[Object tracking records]
========

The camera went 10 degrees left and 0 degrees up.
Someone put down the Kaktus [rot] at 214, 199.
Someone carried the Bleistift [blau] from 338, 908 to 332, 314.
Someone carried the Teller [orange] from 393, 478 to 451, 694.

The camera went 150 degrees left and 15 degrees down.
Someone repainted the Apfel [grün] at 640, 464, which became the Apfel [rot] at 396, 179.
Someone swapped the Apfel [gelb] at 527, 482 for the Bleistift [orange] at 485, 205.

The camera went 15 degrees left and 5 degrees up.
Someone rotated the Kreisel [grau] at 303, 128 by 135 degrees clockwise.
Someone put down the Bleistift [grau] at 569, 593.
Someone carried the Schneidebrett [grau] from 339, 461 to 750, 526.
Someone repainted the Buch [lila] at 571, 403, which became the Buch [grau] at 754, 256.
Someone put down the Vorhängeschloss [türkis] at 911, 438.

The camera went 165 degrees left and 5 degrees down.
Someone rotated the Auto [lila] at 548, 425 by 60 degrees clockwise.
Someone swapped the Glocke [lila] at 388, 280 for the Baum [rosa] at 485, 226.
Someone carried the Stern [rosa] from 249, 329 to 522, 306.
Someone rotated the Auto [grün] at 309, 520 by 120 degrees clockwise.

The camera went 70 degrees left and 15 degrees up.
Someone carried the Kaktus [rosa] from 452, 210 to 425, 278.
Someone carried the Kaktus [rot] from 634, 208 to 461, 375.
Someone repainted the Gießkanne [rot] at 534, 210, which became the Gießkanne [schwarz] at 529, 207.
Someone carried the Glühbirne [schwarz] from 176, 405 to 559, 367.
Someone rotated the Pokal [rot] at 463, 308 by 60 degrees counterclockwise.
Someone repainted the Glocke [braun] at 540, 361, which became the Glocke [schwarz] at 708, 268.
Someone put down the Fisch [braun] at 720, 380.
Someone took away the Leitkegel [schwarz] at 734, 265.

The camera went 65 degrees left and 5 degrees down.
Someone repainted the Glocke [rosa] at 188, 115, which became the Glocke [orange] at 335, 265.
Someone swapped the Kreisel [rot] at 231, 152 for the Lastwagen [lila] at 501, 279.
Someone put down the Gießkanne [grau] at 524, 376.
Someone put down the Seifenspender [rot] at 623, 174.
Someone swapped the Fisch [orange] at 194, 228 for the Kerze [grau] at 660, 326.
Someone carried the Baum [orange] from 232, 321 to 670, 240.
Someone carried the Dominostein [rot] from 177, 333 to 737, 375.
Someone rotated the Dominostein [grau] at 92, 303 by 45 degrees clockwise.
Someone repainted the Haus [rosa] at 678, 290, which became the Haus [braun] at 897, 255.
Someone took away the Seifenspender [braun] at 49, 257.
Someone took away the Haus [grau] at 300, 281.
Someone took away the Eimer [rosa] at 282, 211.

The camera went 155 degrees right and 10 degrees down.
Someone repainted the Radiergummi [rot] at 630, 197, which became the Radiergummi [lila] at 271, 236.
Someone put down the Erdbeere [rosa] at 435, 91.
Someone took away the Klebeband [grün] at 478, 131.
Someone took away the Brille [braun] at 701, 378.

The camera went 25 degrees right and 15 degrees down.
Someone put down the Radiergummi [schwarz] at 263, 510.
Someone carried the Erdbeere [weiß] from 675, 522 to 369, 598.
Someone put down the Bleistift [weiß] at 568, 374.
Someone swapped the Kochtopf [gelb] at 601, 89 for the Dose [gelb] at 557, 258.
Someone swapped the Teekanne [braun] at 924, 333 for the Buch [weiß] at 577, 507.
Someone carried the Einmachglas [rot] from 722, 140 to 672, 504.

========

Each line from the one containing "Someone put down the Radiergummi" through the last line of the entries is to be copied exactly, with no other lines added.

• [Task output]
Someone put down the Radiergummi [schwarz] at 263, 510.
Someone carried the Erdbeere [weiß] from 675, 522 to 369, 598.
Someone put down the Bleistift [weiß] at 568, 374.
Someone swapped the Kochtopf [gelb] at 601, 89 for the Dose [gelb] at 557, 258.
Someone swapped the Teekanne [braun] at 924, 333 for the Buch [weiß] at 577, 507.
Someone carried the Einmachglas [rot] from 722, 140 to 672, 504.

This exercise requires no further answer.